» **What to produce**
Go through the listing and return every line with "cubo" in it.

◆ ◆ ◆ ◆ ◆

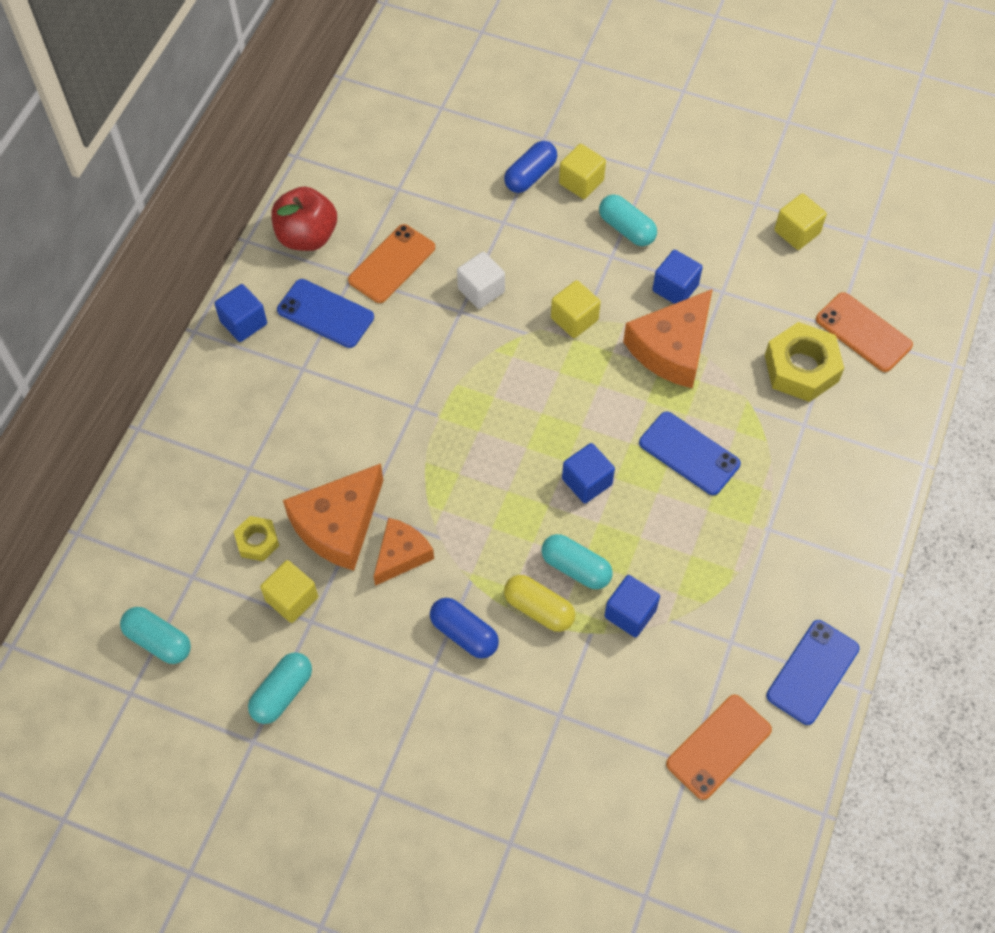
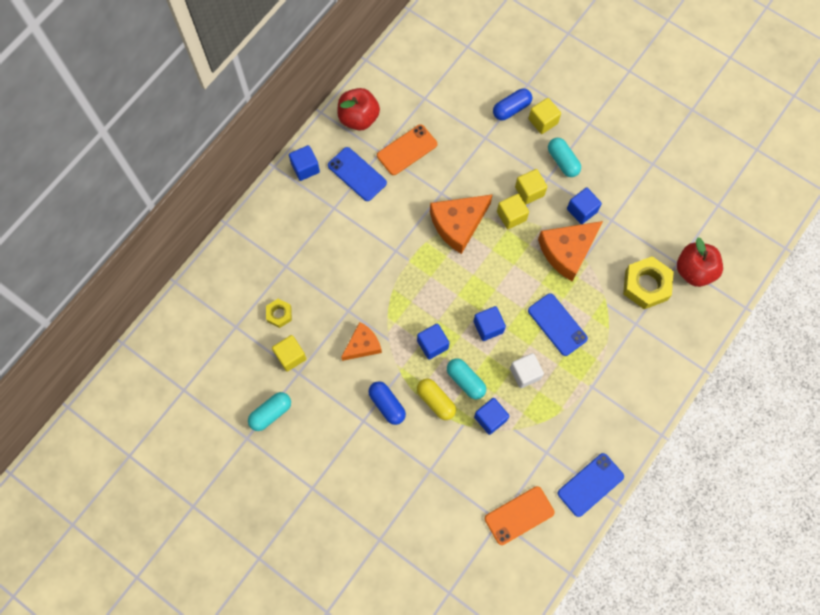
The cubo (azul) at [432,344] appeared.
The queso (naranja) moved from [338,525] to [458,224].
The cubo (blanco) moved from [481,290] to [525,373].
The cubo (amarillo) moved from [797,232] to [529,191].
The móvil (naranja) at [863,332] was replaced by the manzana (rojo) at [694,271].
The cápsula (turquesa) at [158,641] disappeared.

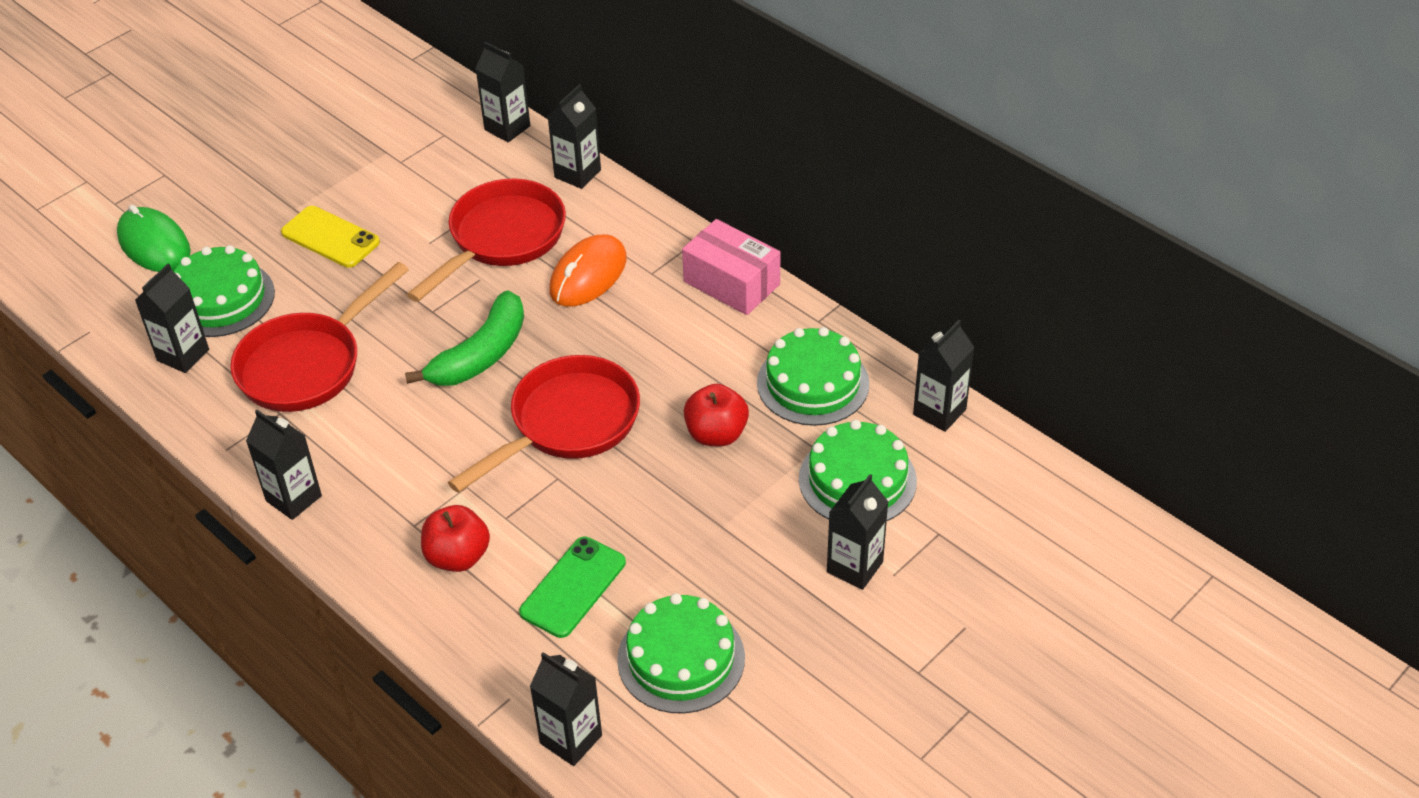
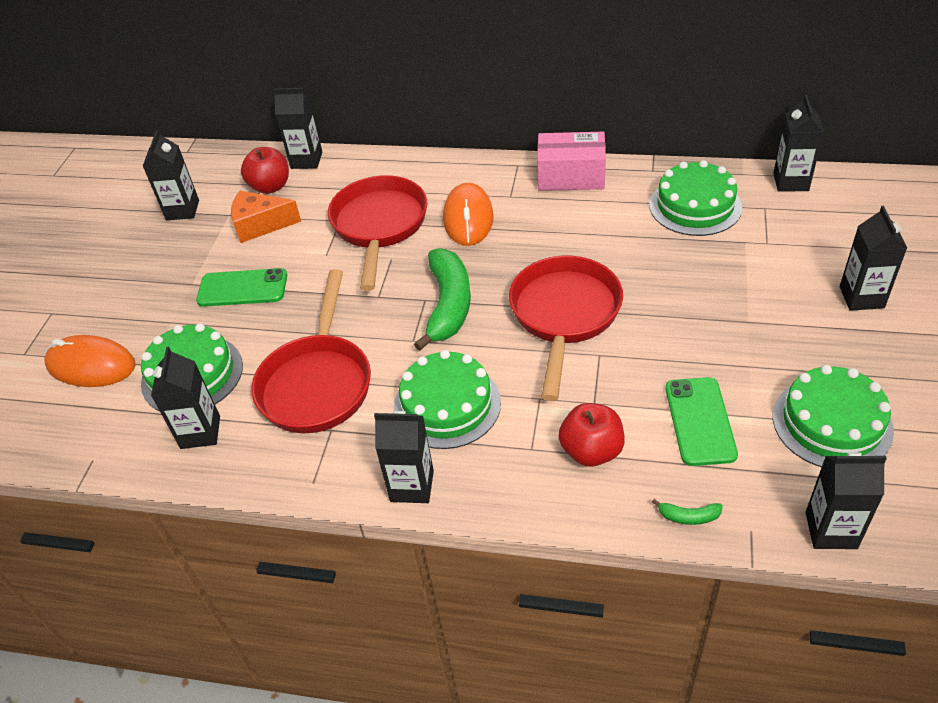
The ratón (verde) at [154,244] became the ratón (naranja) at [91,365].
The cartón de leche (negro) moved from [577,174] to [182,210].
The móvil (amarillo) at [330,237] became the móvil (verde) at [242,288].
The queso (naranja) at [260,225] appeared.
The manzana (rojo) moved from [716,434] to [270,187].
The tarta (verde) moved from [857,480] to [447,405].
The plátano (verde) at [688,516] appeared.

◆ ◆ ◆ ◆ ◆

» **Task response**
The cubo (azul) at [432,344] appeared.
The cubo (blanco) moved from [481,290] to [525,373].
The cubo (amarillo) moved from [797,232] to [529,191].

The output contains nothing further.